Data to examine
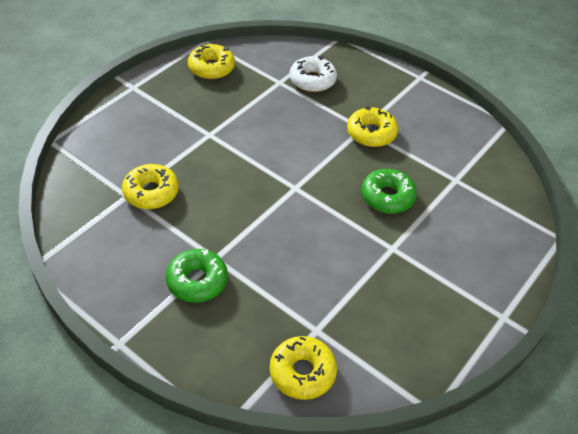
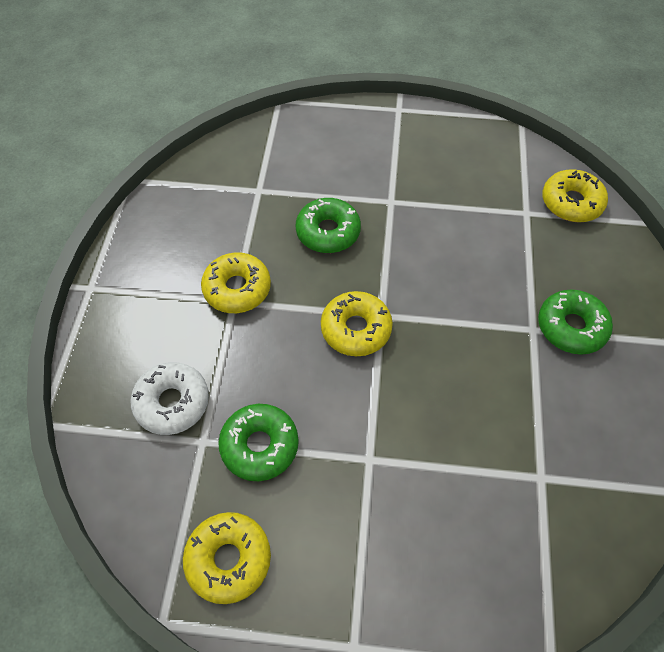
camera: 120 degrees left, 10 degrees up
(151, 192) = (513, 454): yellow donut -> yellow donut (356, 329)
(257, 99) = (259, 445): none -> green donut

---

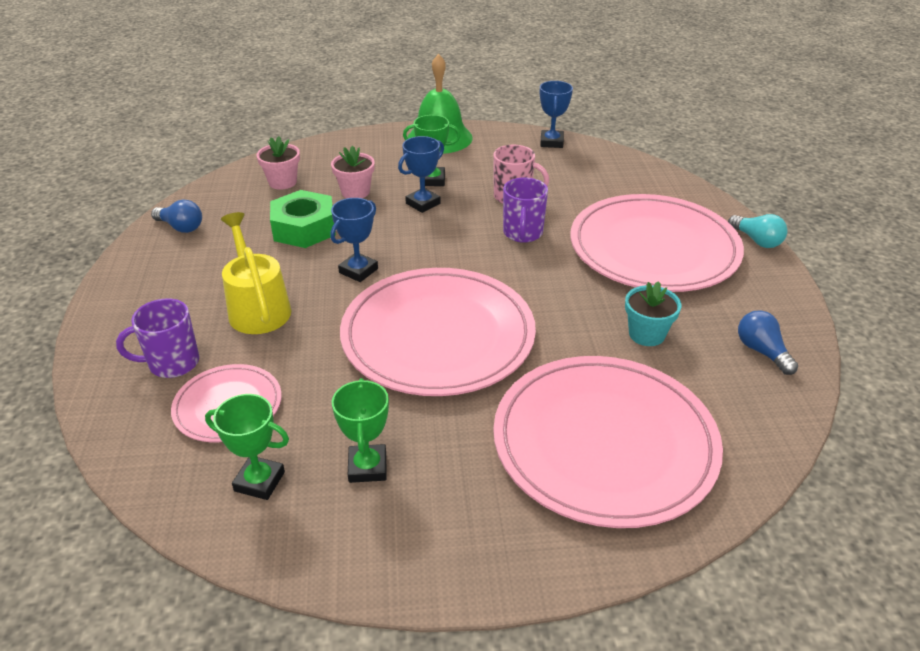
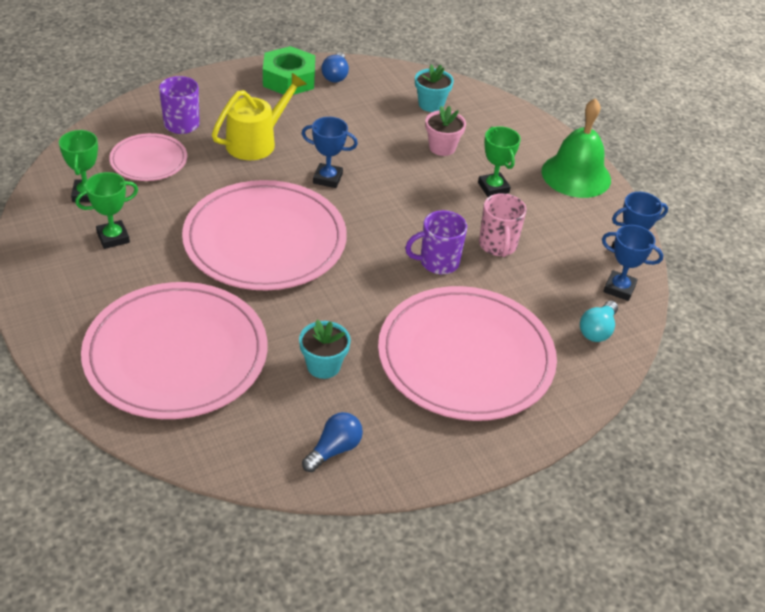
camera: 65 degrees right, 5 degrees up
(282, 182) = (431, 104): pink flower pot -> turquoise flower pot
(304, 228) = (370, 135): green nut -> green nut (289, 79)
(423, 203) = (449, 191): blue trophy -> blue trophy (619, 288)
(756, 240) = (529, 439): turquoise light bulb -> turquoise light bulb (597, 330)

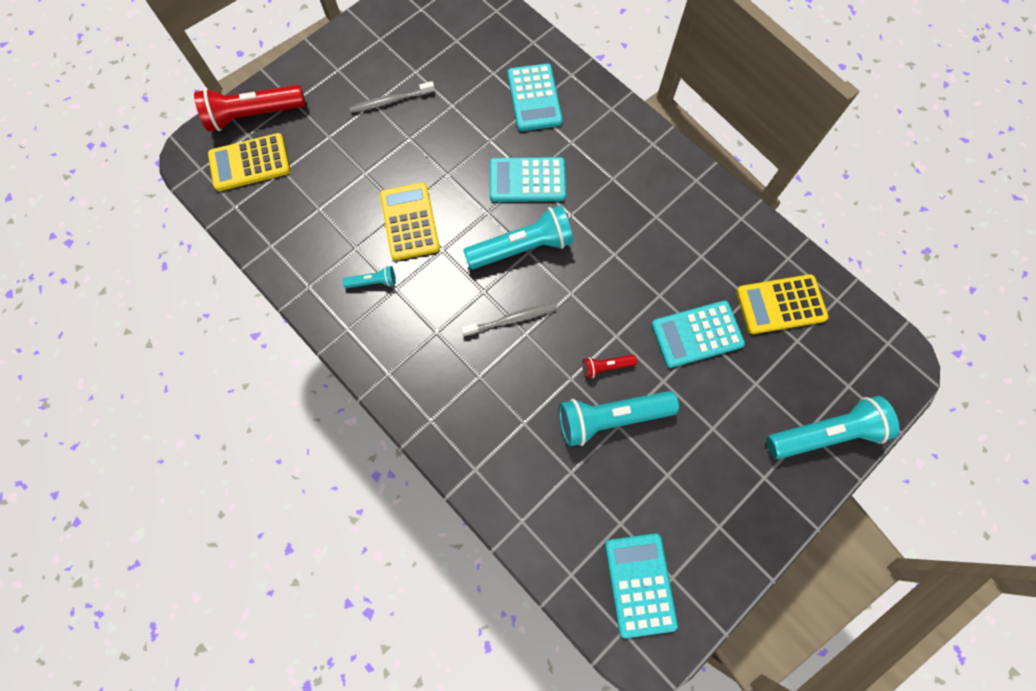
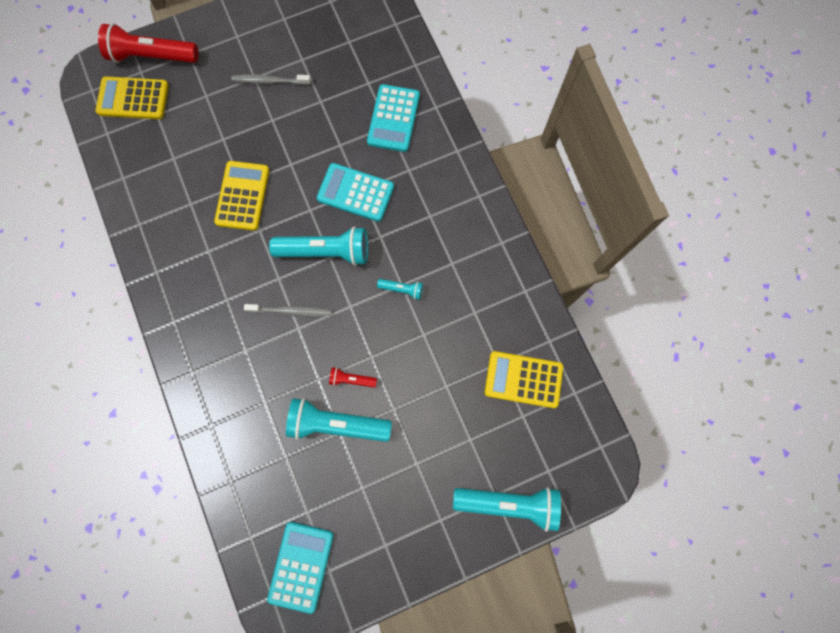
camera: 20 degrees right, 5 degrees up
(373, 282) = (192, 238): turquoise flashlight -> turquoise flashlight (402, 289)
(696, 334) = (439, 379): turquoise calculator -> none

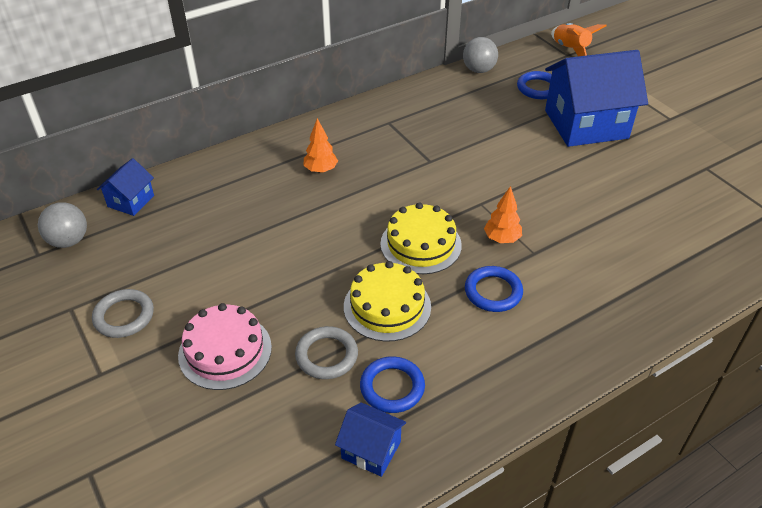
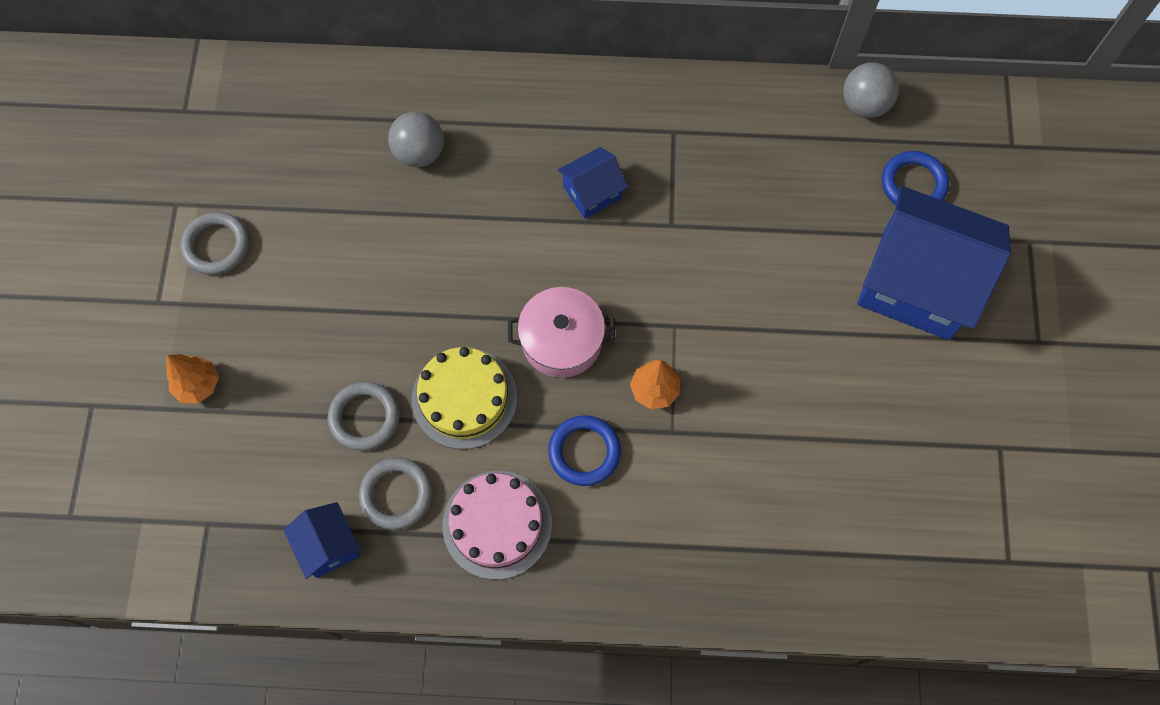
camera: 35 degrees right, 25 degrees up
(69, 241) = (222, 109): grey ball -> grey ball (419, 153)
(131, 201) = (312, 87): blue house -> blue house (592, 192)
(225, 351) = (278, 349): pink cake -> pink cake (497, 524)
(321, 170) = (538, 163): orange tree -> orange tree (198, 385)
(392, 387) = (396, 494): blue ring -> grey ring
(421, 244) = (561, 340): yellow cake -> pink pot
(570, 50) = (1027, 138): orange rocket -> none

How to complete this task
Looking back over the listing, work out how many lines include the string "blue". Write only that number.

Your response
3